What is needed ->
Having located the line with "black plate: 1 -> 0", repeat it and all remaining lines of the records exactly. Pictures do not belong in the answer.
──────── Available data ────────
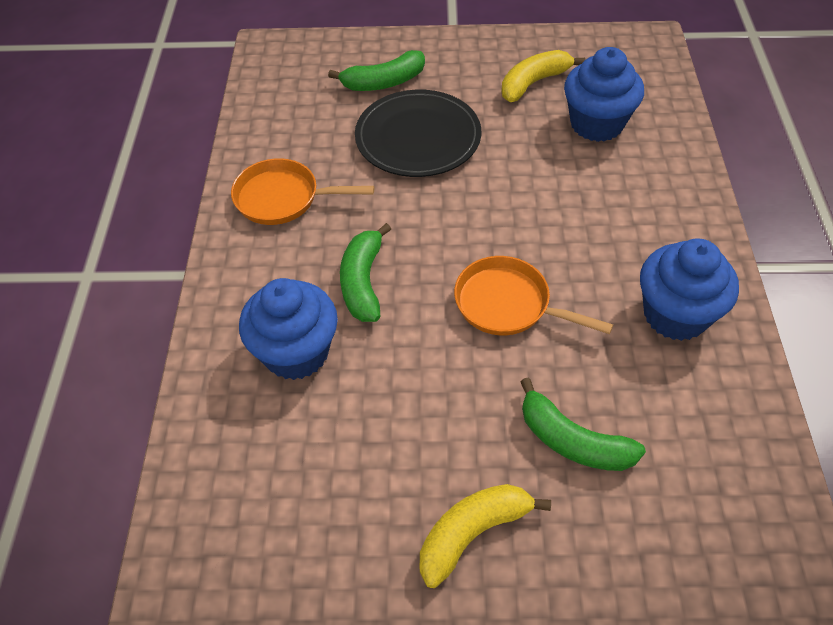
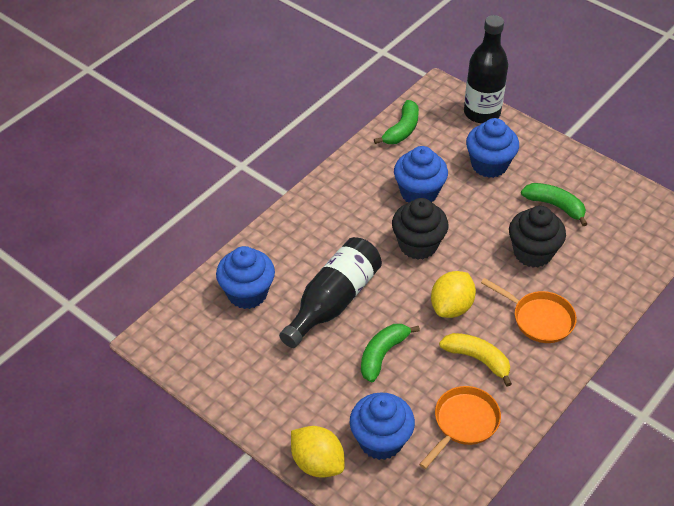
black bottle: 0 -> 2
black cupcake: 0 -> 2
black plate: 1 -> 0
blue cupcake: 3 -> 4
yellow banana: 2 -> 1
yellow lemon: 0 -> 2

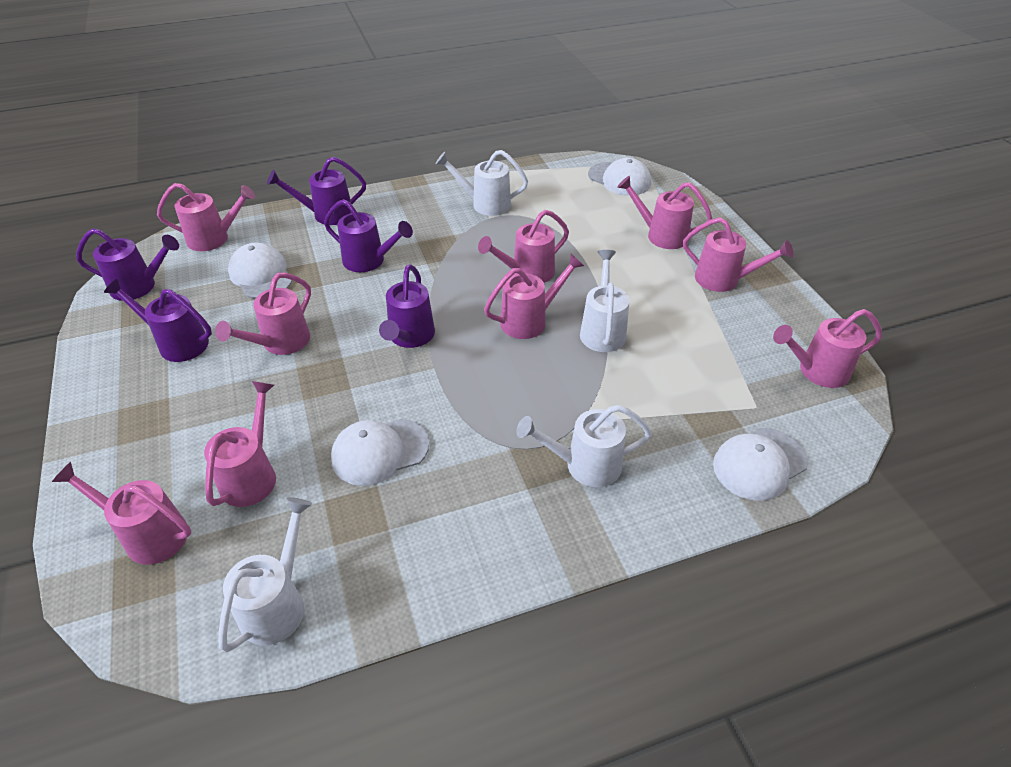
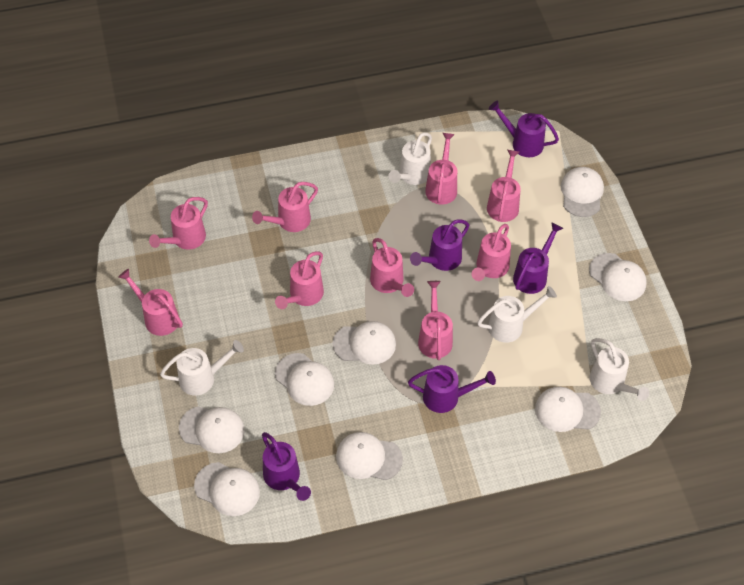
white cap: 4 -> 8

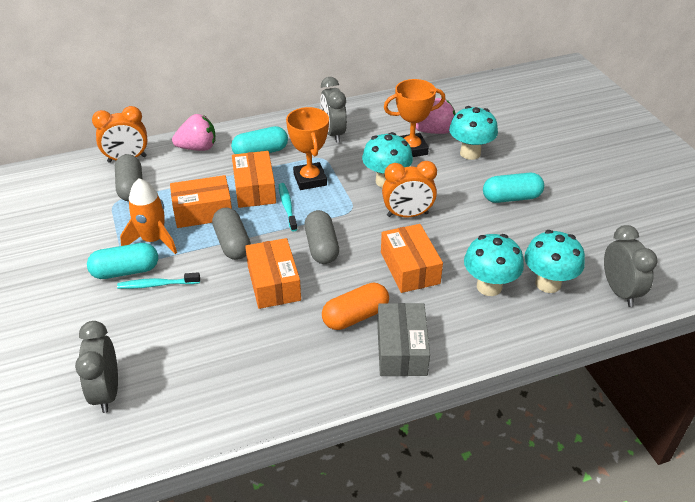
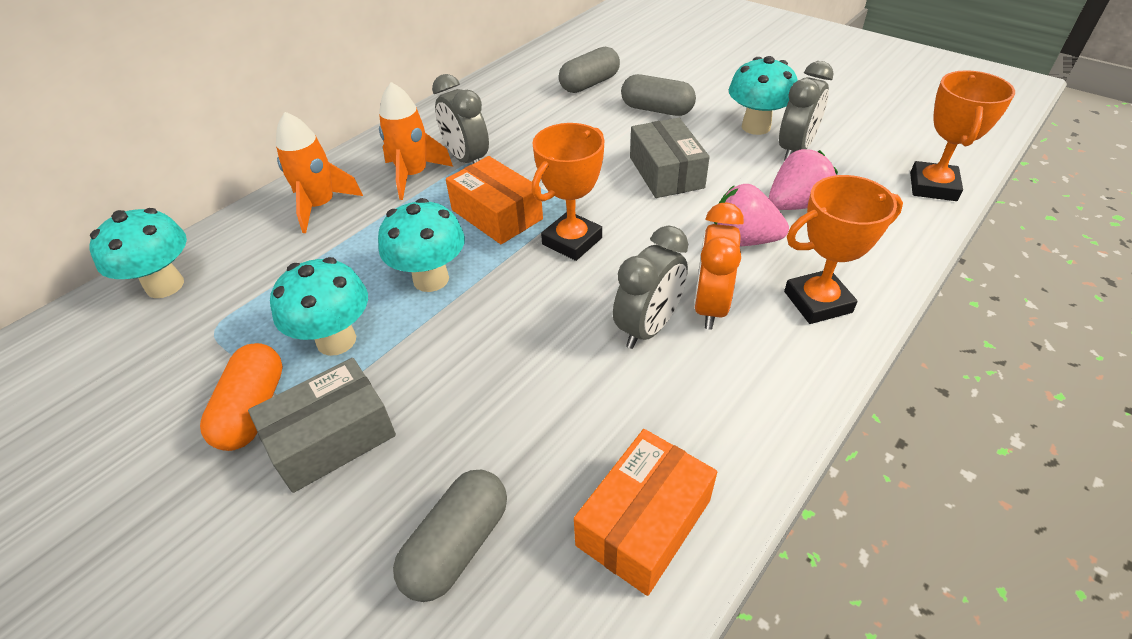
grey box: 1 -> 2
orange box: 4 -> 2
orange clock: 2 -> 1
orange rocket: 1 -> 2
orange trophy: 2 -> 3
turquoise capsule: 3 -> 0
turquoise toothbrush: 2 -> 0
────────
Response area ->
black plate: 1 -> 0
blue cupcake: 3 -> 4
yellow banana: 2 -> 1
yellow lemon: 0 -> 2

white cap: 4 -> 8

grey box: 1 -> 2
orange box: 4 -> 2
orange clock: 2 -> 1
orange rocket: 1 -> 2
orange trophy: 2 -> 3
turquoise capsule: 3 -> 0
turquoise toothbrush: 2 -> 0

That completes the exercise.